From the line with "cyan cross: (315, 146)" to the line with "gray circle: (112, 183) -> (122, 204), moved", retype every line exactly, including those two, and leave out the rest of the data below.
▬▬▬
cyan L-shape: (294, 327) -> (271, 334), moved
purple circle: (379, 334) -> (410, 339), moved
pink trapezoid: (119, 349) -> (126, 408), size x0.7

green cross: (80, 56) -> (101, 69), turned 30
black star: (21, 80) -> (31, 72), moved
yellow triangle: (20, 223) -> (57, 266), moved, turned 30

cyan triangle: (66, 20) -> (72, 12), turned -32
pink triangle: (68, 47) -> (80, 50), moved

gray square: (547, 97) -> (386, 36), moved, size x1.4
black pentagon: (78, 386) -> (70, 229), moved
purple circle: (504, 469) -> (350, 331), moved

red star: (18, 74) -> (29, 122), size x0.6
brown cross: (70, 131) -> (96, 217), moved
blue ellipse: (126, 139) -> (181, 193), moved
▬▬▬
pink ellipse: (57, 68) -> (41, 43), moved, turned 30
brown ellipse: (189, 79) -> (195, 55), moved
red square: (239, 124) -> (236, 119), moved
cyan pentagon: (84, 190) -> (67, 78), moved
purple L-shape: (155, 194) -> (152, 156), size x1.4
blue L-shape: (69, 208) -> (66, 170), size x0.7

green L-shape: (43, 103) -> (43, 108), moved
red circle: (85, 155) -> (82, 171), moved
▬▬▬
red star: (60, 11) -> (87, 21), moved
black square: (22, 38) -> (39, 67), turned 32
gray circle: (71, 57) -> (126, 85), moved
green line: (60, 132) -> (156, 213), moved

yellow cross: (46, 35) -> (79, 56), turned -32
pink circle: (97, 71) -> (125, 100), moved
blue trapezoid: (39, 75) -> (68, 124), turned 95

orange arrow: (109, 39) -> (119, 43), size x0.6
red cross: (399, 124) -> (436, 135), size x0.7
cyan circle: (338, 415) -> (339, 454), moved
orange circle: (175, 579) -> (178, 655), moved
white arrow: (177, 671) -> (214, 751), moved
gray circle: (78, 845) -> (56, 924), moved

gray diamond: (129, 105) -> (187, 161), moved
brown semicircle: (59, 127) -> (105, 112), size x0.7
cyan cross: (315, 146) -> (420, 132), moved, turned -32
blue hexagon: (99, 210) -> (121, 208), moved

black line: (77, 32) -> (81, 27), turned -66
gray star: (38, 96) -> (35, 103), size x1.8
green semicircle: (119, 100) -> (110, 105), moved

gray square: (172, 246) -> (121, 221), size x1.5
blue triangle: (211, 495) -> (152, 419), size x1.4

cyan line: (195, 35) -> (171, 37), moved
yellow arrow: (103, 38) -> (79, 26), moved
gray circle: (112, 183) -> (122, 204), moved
▬▬▬
### Solution for this task:
cyan cross: (315, 146) -> (420, 132), moved, turned -32
blue hexagon: (99, 210) -> (121, 208), moved

black line: (77, 32) -> (81, 27), turned -66
gray star: (38, 96) -> (35, 103), size x1.8
green semicircle: (119, 100) -> (110, 105), moved

gray square: (172, 246) -> (121, 221), size x1.5
blue triangle: (211, 495) -> (152, 419), size x1.4

cyan line: (195, 35) -> (171, 37), moved
yellow arrow: (103, 38) -> (79, 26), moved
gray circle: (112, 183) -> (122, 204), moved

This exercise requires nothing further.